Available records =
◆ ◆ ◆ ◆ ◆
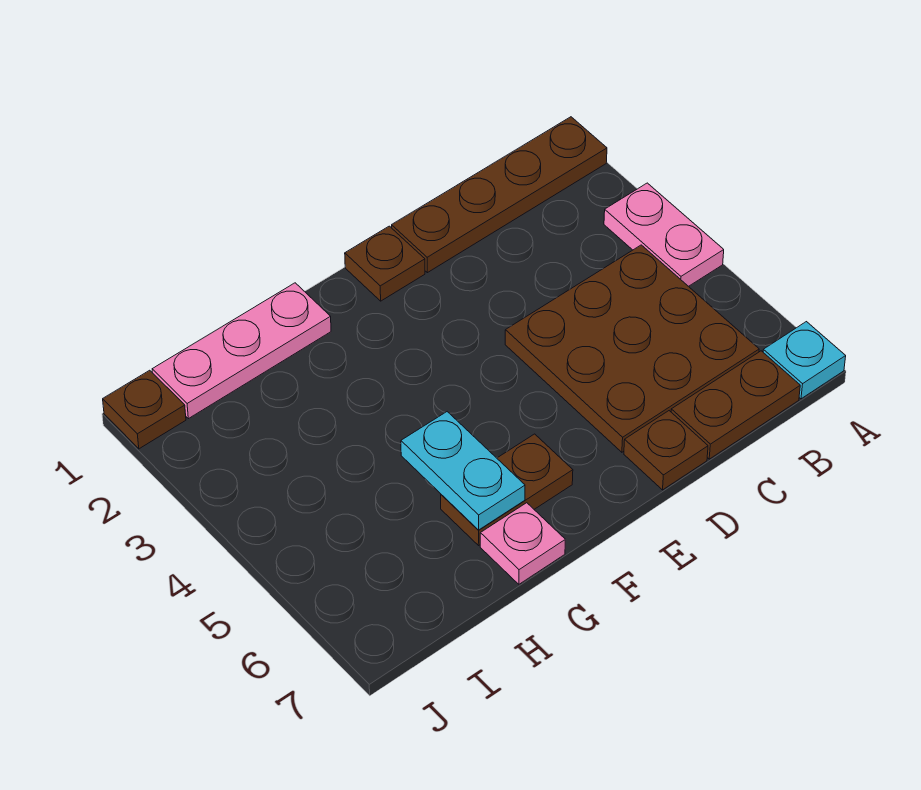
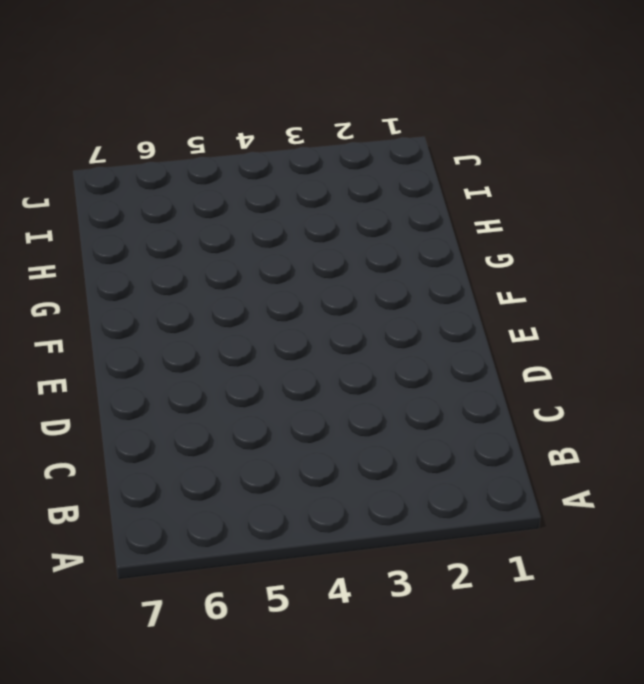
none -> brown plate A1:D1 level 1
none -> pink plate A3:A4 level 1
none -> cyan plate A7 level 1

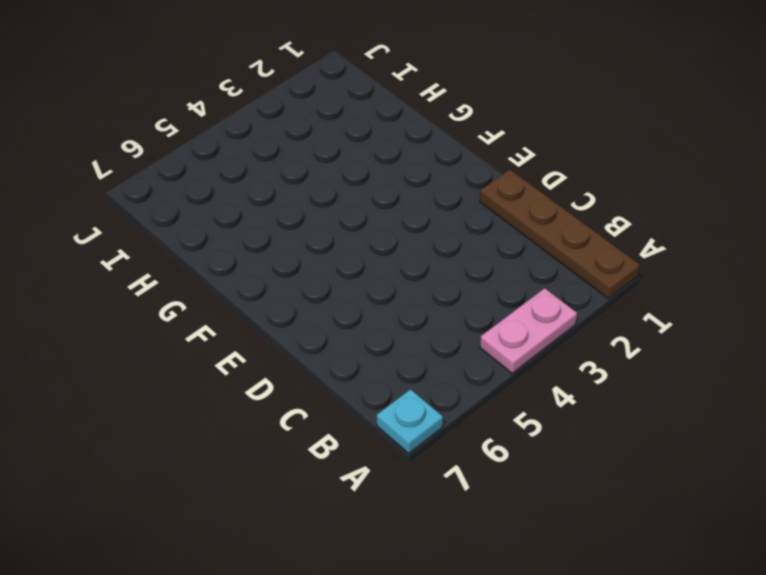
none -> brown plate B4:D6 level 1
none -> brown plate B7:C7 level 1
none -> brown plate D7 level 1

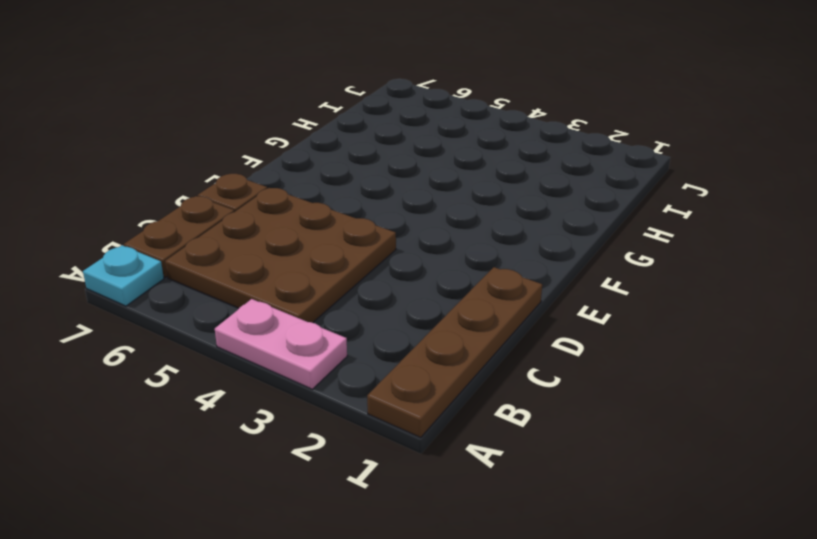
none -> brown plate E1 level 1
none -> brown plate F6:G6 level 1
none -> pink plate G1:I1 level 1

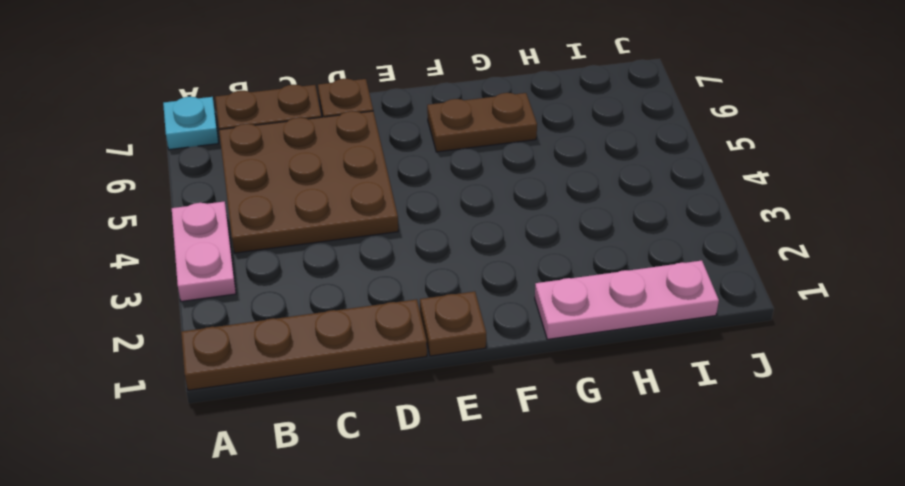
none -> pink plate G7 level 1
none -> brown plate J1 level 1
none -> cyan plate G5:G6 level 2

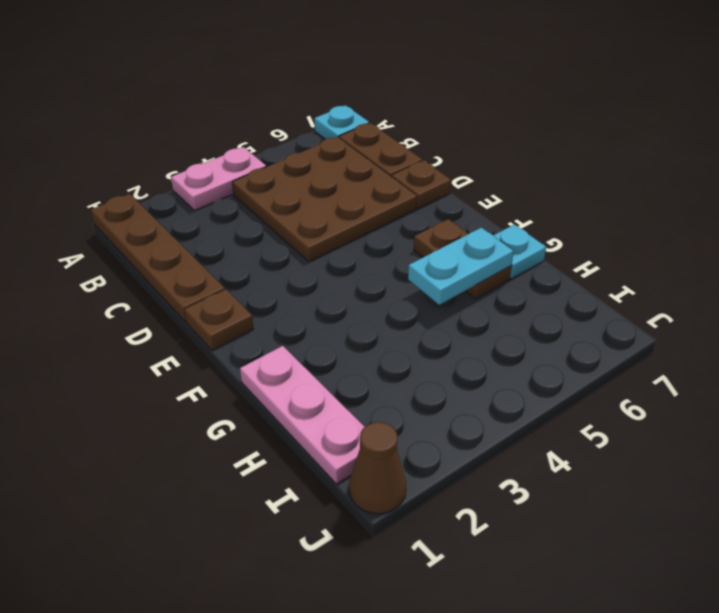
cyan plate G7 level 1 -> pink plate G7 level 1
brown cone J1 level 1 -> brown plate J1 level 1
◆ ◆ ◆ ◆ ◆
Instructions for the task = Show all lines in the preceding material that have "cyan" in them.

Task result =
none -> cyan plate A7 level 1
none -> cyan plate G5:G6 level 2
cyan plate G7 level 1 -> pink plate G7 level 1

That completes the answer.